### INFORMATION SHOWN

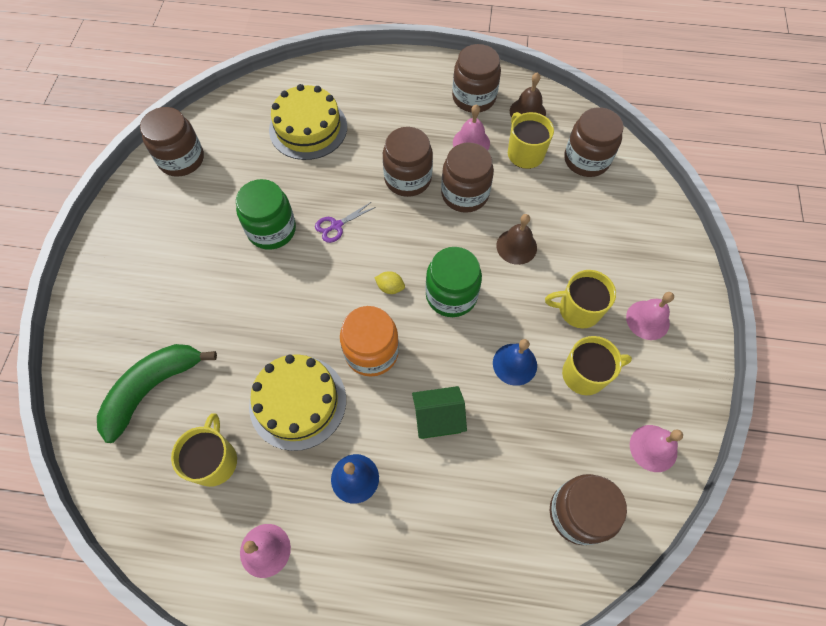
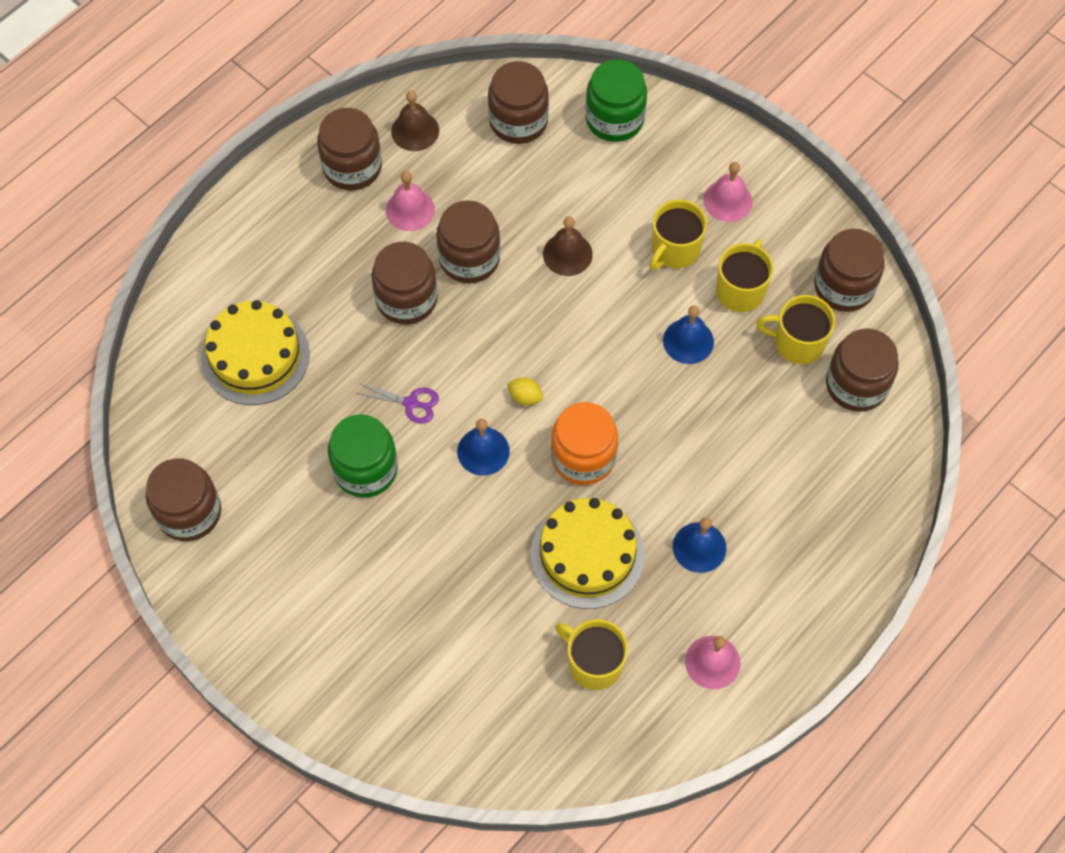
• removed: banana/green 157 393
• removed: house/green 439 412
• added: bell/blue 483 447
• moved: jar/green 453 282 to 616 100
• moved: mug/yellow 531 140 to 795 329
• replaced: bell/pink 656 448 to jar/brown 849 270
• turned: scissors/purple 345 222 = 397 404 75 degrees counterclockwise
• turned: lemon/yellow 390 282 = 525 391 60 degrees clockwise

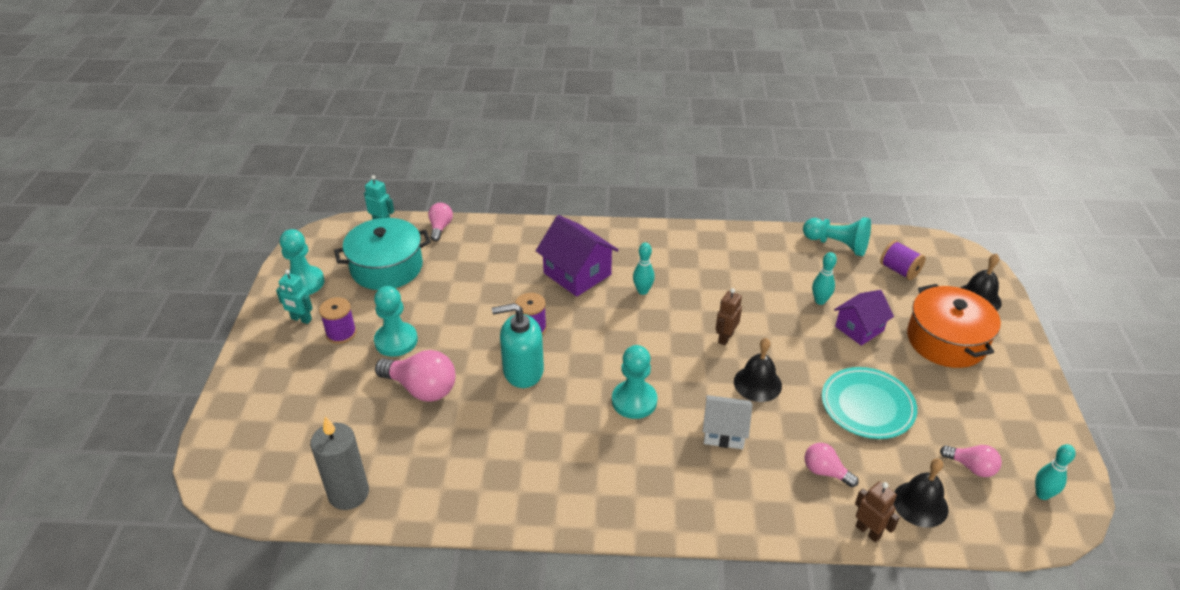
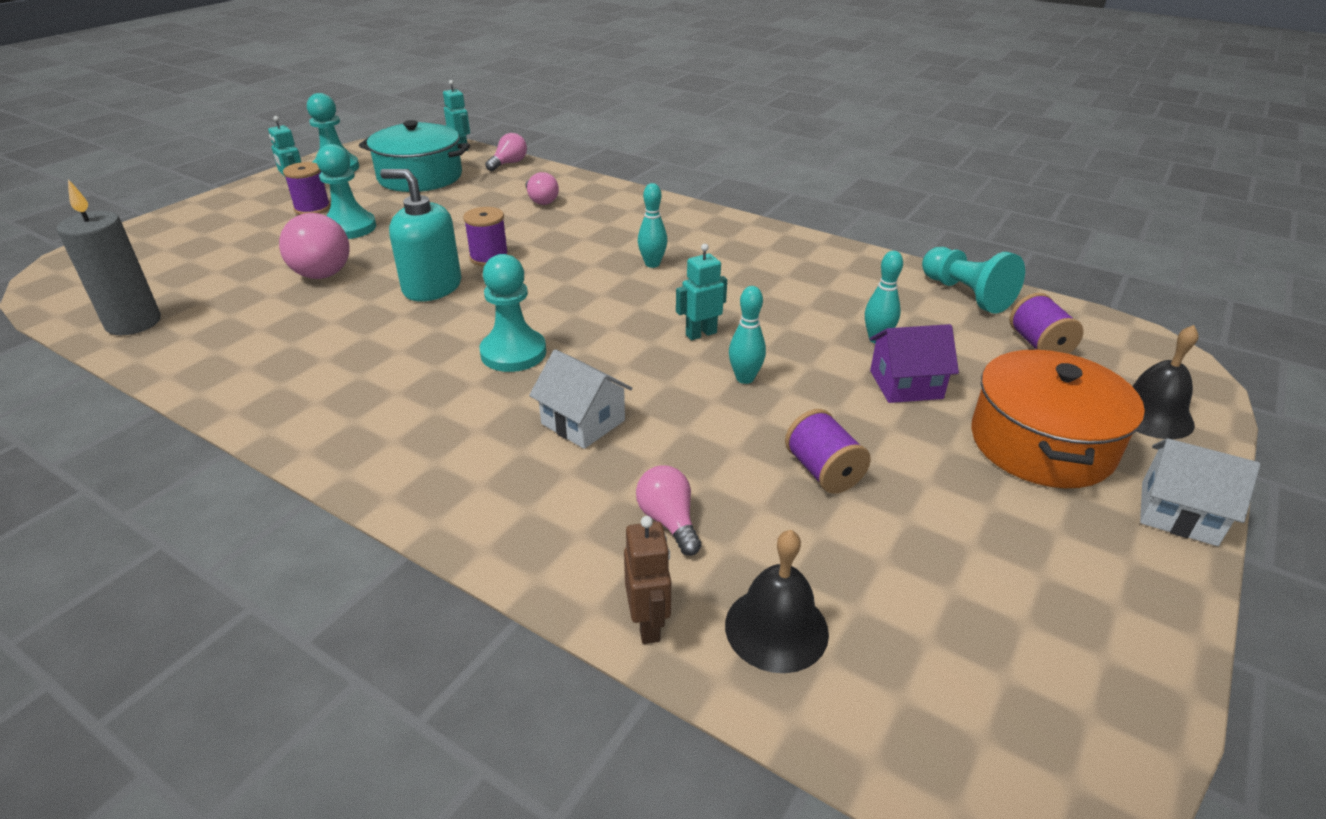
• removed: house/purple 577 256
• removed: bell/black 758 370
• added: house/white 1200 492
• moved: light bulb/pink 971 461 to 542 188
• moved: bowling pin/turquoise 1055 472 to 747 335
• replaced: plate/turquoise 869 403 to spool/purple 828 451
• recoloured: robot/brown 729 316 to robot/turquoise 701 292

### WHAT YOU HAVE TO DO
Using the listing above, show each line holding the string "degrees".

### ANSWER TO THIS EXERCISE
• turned: scissors/purple 345 222 = 397 404 75 degrees counterclockwise
• turned: lemon/yellow 390 282 = 525 391 60 degrees clockwise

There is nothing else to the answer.